[start Entries provided]
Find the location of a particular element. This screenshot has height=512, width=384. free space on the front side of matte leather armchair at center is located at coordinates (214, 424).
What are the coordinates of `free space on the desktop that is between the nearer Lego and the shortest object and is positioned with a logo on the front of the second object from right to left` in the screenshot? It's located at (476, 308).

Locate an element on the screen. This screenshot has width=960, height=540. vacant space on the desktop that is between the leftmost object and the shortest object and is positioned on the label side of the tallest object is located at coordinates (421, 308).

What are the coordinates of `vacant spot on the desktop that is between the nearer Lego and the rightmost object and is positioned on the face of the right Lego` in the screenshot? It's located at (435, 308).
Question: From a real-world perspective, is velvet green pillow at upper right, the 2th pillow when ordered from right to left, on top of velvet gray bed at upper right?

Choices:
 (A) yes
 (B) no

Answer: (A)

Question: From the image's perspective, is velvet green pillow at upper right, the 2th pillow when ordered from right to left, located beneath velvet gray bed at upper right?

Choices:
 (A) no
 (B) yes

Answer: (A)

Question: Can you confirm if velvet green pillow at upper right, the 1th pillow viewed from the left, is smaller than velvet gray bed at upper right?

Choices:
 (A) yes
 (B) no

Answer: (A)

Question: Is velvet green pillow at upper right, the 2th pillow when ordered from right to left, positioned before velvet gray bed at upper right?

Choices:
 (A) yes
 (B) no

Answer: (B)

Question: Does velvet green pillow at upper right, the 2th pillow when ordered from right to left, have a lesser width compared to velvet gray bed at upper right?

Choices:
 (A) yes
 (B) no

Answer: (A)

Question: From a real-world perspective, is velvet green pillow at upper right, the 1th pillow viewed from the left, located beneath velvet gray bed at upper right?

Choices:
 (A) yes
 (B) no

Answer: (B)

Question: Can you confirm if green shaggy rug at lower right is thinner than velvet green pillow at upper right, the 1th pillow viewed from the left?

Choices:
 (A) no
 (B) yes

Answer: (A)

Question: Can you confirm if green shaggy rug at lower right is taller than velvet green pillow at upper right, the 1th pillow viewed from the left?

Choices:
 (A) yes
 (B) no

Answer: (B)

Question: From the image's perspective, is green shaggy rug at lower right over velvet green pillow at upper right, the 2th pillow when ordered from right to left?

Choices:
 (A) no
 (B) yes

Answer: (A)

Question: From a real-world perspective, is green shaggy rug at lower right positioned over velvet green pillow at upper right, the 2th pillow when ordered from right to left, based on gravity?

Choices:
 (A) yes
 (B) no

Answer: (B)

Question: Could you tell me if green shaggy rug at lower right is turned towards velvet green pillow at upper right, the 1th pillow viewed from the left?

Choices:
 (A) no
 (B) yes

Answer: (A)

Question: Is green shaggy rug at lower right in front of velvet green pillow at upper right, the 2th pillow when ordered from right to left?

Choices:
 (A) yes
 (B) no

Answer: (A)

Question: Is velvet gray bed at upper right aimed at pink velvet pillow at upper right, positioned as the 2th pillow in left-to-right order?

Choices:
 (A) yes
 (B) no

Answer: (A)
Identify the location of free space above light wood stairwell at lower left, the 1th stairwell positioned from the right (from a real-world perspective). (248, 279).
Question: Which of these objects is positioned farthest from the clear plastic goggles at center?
[end Entries provided]
Pick out every line of the data above that contains the word "nearer" and copy each of those lines in full.

### Answer to this problem:
What are the coordinates of `free space on the desktop that is between the nearer Lego and the shortest object and is positioned with a logo on the front of the second object from right to left` in the screenshot? It's located at (476, 308).
What are the coordinates of `vacant spot on the desktop that is between the nearer Lego and the rightmost object and is positioned on the face of the right Lego` in the screenshot? It's located at (435, 308).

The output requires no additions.